• What you need to do
Copy everything from the start of the records down to the line containing "(B) furniture", swapping "basket" for "hamper" and leaving everything else unchanged.

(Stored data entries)

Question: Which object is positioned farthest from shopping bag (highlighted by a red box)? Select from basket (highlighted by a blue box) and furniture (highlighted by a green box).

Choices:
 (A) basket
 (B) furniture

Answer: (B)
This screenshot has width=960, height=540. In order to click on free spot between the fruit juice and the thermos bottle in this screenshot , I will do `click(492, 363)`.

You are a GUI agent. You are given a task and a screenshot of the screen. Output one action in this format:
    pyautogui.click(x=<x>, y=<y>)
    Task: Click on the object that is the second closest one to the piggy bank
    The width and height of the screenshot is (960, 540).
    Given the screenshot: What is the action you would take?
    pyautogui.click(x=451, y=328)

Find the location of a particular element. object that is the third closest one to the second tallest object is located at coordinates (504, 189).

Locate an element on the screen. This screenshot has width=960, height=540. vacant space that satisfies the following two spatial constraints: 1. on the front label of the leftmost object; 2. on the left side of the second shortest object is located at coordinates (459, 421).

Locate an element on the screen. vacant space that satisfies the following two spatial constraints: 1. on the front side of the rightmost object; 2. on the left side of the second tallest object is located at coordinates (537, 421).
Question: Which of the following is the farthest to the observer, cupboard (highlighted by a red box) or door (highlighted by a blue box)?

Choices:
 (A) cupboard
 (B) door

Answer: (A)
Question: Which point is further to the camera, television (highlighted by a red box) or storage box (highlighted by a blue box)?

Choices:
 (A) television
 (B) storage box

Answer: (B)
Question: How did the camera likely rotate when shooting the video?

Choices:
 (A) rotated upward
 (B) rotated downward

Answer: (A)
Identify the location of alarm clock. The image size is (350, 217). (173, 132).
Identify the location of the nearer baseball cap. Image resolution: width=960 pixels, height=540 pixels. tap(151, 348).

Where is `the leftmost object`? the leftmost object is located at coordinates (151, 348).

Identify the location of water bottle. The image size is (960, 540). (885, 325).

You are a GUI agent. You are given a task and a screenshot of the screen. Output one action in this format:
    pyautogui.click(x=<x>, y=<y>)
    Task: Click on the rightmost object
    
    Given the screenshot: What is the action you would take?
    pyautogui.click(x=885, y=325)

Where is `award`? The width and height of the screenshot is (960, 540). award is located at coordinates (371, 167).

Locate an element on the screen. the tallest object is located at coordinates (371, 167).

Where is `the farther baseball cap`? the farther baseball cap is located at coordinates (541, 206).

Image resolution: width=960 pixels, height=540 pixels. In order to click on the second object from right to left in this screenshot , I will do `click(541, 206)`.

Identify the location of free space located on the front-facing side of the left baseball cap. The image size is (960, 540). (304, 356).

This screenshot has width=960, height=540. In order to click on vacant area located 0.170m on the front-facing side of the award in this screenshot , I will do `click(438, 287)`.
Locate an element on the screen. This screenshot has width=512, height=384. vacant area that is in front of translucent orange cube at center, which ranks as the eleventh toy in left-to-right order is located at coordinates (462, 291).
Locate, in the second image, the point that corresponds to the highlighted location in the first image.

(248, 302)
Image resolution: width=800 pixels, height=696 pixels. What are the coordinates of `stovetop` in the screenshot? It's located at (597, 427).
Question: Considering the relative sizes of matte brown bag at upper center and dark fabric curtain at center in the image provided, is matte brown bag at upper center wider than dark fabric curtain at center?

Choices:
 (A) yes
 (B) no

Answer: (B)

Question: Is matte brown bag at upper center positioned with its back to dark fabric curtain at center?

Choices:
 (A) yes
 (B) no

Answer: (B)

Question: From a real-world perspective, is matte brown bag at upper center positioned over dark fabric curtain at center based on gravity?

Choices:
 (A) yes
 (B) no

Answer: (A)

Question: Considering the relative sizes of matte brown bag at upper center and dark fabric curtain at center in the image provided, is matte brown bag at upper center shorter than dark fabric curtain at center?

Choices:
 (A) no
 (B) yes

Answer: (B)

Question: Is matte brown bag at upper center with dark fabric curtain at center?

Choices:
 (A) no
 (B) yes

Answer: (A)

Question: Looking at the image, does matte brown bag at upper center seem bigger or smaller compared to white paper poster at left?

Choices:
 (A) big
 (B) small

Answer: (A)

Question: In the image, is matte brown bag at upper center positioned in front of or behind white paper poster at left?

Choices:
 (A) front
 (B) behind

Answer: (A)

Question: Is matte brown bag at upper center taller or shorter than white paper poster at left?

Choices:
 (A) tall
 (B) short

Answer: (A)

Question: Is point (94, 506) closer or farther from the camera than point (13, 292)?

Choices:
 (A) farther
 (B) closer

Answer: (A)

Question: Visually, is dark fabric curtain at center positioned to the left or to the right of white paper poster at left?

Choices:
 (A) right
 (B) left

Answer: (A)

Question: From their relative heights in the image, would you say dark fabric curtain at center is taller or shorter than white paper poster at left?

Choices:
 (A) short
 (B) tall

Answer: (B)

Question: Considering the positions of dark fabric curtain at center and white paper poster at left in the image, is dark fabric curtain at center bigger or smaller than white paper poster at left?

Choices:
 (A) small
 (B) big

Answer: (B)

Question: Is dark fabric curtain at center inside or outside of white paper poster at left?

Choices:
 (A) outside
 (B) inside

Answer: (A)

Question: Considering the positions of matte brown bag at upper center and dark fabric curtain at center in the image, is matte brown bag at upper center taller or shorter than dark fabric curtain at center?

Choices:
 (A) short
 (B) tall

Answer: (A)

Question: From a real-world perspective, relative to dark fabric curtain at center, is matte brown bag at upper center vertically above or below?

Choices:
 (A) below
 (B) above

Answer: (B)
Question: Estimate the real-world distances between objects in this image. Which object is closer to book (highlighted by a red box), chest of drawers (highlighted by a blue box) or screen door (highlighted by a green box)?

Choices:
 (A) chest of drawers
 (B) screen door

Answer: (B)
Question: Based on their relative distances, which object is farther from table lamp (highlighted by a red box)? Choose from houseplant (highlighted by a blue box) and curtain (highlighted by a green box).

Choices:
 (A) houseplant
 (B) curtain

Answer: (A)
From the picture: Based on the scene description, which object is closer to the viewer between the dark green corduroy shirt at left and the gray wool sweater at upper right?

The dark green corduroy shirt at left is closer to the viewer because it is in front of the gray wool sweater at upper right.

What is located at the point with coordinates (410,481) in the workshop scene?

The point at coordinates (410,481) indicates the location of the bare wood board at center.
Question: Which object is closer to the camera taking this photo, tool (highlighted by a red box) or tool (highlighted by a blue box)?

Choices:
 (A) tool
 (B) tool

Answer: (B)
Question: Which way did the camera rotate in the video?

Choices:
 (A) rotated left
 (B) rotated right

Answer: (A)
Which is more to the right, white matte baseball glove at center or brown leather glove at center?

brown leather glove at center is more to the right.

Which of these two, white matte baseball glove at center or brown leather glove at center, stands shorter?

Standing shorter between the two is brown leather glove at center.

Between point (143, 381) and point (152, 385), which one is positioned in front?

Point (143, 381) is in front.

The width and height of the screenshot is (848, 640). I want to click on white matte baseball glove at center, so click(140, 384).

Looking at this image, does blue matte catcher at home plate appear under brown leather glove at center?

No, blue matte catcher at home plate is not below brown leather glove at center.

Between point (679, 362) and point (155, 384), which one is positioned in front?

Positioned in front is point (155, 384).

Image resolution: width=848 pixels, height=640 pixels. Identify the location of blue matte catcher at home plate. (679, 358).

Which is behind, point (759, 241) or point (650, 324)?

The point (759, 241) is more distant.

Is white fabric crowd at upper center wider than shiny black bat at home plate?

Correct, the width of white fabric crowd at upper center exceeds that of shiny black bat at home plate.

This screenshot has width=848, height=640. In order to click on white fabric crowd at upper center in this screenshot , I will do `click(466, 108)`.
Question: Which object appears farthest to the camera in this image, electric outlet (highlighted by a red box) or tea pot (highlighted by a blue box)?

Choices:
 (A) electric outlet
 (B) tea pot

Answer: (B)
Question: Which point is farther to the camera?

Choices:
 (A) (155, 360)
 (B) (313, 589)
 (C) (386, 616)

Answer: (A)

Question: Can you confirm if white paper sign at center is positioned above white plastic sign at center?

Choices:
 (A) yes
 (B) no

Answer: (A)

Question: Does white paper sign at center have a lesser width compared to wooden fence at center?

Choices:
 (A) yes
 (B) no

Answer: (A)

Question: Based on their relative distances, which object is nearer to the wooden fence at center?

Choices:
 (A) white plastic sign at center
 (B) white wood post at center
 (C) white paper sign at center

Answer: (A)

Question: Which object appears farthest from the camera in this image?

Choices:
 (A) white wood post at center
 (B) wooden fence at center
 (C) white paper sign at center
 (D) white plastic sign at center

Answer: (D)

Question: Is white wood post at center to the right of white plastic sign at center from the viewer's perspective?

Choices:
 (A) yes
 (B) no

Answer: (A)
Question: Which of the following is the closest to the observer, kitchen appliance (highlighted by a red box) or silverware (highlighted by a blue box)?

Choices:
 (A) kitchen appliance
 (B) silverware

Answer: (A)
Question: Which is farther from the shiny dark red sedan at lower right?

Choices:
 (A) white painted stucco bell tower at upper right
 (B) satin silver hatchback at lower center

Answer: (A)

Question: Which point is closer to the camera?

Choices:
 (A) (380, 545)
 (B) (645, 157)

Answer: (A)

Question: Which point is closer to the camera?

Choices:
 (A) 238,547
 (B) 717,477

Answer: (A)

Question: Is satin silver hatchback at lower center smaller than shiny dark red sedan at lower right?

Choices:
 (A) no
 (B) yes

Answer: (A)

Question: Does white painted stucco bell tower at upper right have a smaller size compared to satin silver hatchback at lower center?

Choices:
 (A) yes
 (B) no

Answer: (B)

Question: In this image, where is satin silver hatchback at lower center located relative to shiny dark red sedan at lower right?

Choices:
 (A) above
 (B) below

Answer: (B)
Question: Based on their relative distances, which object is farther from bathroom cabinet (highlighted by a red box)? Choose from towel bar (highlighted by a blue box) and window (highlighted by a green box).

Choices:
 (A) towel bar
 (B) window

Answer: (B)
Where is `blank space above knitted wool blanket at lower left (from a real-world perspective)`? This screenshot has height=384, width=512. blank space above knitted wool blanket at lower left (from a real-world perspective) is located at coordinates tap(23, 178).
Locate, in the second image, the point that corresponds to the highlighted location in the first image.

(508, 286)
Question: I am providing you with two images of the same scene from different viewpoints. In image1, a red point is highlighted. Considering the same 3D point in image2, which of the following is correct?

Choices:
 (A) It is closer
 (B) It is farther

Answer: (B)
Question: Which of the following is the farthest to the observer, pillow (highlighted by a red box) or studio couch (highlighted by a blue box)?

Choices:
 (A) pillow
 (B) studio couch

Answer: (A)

• Expected answer
Question: Which object is positioned farthest from shopping bag (highlighted by a red box)? Select from hamper (highlighted by a blue box) and furniture (highlighted by a green box).

Choices:
 (A) hamper
 (B) furniture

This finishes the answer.